Transcribe every record that appears below, exactly and in full.
*** Excerpted records ***
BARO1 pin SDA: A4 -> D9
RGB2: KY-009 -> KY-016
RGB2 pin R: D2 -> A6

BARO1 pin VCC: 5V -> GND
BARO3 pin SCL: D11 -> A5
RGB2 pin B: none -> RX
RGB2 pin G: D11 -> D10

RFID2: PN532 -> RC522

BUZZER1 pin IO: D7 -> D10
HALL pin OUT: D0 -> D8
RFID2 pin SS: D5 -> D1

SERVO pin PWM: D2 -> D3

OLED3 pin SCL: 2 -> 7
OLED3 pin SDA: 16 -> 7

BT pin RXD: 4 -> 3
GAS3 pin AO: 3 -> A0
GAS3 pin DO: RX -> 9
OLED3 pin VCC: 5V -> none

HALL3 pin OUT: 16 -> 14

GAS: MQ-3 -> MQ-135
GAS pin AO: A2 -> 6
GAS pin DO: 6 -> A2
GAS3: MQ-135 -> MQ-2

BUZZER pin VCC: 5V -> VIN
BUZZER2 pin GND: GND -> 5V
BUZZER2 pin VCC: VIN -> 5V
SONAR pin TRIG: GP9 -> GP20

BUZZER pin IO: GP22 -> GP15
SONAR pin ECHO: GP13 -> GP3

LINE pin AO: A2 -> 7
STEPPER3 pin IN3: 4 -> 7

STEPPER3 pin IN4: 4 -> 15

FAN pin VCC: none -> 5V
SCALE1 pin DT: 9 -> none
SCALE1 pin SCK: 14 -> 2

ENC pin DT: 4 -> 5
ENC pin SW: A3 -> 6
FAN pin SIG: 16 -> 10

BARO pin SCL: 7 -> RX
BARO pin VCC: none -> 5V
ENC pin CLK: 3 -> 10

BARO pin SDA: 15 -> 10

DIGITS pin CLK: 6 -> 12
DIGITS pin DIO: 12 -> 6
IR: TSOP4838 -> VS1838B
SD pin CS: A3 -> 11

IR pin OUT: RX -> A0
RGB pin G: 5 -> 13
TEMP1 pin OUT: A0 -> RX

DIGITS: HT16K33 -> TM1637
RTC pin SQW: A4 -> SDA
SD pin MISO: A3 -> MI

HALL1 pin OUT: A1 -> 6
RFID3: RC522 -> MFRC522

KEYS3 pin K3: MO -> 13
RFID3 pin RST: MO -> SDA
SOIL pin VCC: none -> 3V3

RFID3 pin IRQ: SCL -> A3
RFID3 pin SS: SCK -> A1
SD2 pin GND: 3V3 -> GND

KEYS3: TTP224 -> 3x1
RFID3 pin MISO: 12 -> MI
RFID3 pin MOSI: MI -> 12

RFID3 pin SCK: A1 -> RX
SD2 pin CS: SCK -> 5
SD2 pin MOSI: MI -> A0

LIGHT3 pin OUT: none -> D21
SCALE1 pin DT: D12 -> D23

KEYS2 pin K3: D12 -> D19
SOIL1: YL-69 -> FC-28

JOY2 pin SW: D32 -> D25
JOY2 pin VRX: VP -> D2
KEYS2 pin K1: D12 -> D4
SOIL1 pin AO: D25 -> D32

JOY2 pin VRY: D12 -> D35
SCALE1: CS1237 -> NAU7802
*** End of Excerpted records ***
Solution to the exercise >>
BARO1 pin SDA: A4 -> D9
RGB2: KY-009 -> KY-016
RGB2 pin R: D2 -> A6

BARO1 pin VCC: 5V -> GND
BARO3 pin SCL: D11 -> A5
RGB2 pin B: none -> RX
RGB2 pin G: D11 -> D10

RFID2: PN532 -> RC522

BUZZER1 pin IO: D7 -> D10
HALL pin OUT: D0 -> D8
RFID2 pin SS: D5 -> D1

SERVO pin PWM: D2 -> D3

OLED3 pin SCL: 2 -> 7
OLED3 pin SDA: 16 -> 7

BT pin RXD: 4 -> 3
GAS3 pin AO: 3 -> A0
GAS3 pin DO: RX -> 9
OLED3 pin VCC: 5V -> none

HALL3 pin OUT: 16 -> 14

GAS: MQ-3 -> MQ-135
GAS pin AO: A2 -> 6
GAS pin DO: 6 -> A2
GAS3: MQ-135 -> MQ-2

BUZZER pin VCC: 5V -> VIN
BUZZER2 pin GND: GND -> 5V
BUZZER2 pin VCC: VIN -> 5V
SONAR pin TRIG: GP9 -> GP20

BUZZER pin IO: GP22 -> GP15
SONAR pin ECHO: GP13 -> GP3

LINE pin AO: A2 -> 7
STEPPER3 pin IN3: 4 -> 7

STEPPER3 pin IN4: 4 -> 15

FAN pin VCC: none -> 5V
SCALE1 pin DT: 9 -> none
SCALE1 pin SCK: 14 -> 2

ENC pin DT: 4 -> 5
ENC pin SW: A3 -> 6
FAN pin SIG: 16 -> 10

BARO pin SCL: 7 -> RX
BARO pin VCC: none -> 5V
ENC pin CLK: 3 -> 10

BARO pin SDA: 15 -> 10

DIGITS pin CLK: 6 -> 12
DIGITS pin DIO: 12 -> 6
IR: TSOP4838 -> VS1838B
SD pin CS: A3 -> 11

IR pin OUT: RX -> A0
RGB pin G: 5 -> 13
TEMP1 pin OUT: A0 -> RX

DIGITS: HT16K33 -> TM1637
RTC pin SQW: A4 -> SDA
SD pin MISO: A3 -> MI

HALL1 pin OUT: A1 -> 6
RFID3: RC522 -> MFRC522

KEYS3 pin K3: MO -> 13
RFID3 pin RST: MO -> SDA
SOIL pin VCC: none -> 3V3

RFID3 pin IRQ: SCL -> A3
RFID3 pin SS: SCK -> A1
SD2 pin GND: 3V3 -> GND

KEYS3: TTP224 -> 3x1
RFID3 pin MISO: 12 -> MI
RFID3 pin MOSI: MI -> 12

RFID3 pin SCK: A1 -> RX
SD2 pin CS: SCK -> 5
SD2 pin MOSI: MI -> A0

LIGHT3 pin OUT: none -> D21
SCALE1 pin DT: D12 -> D23

KEYS2 pin K3: D12 -> D19
SOIL1: YL-69 -> FC-28

JOY2 pin SW: D32 -> D25
JOY2 pin VRX: VP -> D2
KEYS2 pin K1: D12 -> D4
SOIL1 pin AO: D25 -> D32

JOY2 pin VRY: D12 -> D35
SCALE1: CS1237 -> NAU7802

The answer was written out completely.